## Task directions
After finding the line with "408,221 to 434,321" in the entries below, retype exactly each line from there through the line with "- Ring/gelb 687,625", including that final line.

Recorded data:
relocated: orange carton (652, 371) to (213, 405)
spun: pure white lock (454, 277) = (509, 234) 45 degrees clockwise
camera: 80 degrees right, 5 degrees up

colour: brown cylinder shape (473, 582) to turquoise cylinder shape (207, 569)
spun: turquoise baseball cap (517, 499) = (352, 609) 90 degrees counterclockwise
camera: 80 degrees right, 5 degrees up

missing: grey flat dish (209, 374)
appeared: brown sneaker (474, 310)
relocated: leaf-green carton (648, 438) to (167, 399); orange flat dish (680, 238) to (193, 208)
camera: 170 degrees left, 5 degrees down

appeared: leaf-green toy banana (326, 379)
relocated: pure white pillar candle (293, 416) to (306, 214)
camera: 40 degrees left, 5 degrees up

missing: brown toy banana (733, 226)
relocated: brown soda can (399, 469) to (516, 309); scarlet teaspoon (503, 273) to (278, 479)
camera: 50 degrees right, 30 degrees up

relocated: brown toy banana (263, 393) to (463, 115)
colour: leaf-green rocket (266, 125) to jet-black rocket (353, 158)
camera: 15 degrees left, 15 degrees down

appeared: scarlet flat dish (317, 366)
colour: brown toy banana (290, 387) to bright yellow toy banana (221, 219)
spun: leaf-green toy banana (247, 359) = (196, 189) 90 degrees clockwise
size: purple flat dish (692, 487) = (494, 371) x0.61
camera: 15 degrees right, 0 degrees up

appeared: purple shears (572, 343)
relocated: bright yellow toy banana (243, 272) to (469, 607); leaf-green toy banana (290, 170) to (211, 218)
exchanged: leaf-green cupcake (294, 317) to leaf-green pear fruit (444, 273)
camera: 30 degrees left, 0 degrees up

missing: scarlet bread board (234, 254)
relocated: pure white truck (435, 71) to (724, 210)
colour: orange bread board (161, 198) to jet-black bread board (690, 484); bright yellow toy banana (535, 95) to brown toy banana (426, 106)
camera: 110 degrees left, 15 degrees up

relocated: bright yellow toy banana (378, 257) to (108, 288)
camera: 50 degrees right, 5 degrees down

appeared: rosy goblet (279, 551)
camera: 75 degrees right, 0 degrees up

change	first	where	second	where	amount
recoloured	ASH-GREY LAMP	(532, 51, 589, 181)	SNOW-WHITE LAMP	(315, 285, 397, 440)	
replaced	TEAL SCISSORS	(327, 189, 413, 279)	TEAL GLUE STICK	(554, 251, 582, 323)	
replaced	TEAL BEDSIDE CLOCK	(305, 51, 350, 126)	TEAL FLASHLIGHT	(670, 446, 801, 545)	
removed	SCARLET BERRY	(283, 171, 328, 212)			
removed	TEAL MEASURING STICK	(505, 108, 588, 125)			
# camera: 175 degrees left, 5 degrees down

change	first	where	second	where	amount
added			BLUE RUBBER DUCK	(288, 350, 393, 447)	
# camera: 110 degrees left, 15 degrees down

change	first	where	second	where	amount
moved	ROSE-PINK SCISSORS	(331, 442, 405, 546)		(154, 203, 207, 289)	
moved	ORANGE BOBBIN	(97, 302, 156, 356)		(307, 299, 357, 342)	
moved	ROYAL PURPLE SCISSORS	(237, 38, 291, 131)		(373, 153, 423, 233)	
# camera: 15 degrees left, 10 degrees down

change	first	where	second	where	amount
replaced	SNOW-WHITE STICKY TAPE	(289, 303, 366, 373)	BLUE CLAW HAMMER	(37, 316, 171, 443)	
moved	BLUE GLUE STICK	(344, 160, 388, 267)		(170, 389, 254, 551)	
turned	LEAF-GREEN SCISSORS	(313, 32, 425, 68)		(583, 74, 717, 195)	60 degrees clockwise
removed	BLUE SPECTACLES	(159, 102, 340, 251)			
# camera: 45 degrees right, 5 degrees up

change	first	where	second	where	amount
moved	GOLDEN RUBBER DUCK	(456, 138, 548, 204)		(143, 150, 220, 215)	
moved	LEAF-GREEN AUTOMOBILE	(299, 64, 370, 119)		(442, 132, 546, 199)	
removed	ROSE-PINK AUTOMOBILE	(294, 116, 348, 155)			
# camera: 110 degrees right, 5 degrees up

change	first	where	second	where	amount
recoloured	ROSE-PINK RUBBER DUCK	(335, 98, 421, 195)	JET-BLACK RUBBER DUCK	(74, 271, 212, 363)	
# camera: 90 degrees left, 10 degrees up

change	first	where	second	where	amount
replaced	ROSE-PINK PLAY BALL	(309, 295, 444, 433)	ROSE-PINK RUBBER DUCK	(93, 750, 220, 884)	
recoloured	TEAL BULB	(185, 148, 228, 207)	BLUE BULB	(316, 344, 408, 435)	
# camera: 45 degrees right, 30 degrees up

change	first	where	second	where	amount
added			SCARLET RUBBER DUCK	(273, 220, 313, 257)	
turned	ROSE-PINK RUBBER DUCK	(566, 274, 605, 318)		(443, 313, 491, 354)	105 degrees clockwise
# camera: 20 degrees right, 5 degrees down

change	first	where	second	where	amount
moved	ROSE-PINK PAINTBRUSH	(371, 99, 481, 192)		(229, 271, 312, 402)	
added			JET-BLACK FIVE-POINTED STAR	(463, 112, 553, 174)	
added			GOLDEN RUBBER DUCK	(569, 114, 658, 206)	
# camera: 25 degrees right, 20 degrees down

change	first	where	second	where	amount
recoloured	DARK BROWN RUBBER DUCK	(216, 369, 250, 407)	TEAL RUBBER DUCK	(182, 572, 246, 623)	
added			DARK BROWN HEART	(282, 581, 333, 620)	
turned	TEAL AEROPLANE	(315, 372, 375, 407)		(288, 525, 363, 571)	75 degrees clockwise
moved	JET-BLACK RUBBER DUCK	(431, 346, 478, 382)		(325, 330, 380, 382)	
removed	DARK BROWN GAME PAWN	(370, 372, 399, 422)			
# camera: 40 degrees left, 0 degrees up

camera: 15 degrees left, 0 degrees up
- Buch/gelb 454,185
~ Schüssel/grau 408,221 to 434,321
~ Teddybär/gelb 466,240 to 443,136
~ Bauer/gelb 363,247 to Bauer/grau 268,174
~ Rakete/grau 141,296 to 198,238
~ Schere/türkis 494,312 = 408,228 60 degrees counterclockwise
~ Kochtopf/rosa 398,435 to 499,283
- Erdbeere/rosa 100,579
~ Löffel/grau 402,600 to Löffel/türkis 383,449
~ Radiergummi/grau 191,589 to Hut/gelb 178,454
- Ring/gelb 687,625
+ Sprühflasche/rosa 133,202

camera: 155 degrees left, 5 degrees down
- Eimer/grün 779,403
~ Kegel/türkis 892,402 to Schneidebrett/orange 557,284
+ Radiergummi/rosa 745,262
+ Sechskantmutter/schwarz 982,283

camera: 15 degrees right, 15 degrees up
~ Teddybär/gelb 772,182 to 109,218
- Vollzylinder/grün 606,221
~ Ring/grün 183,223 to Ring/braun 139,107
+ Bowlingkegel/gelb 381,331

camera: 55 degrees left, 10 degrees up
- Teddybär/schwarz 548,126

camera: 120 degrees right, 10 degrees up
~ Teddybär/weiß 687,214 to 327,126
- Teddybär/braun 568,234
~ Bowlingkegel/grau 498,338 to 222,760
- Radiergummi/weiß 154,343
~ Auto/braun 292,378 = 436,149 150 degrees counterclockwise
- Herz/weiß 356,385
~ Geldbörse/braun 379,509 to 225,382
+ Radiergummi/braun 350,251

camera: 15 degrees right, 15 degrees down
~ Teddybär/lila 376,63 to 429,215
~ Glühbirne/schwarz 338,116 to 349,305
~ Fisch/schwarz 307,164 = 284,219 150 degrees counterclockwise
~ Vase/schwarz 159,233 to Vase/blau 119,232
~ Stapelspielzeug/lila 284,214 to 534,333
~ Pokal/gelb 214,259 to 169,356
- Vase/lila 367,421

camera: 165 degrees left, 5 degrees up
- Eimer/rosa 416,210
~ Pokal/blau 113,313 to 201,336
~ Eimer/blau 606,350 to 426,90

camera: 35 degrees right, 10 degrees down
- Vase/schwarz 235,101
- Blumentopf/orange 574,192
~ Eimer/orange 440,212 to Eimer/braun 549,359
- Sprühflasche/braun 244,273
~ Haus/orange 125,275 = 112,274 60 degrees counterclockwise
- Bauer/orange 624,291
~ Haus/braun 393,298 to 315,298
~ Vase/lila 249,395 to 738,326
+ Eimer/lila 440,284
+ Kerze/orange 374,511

## Output for this exercise
~ Schüssel/grau 408,221 to 434,321
~ Teddybär/gelb 466,240 to 443,136
~ Bauer/gelb 363,247 to Bauer/grau 268,174
~ Rakete/grau 141,296 to 198,238
~ Schere/türkis 494,312 = 408,228 60 degrees counterclockwise
~ Kochtopf/rosa 398,435 to 499,283
- Erdbeere/rosa 100,579
~ Löffel/grau 402,600 to Löffel/türkis 383,449
~ Radiergummi/grau 191,589 to Hut/gelb 178,454
- Ring/gelb 687,625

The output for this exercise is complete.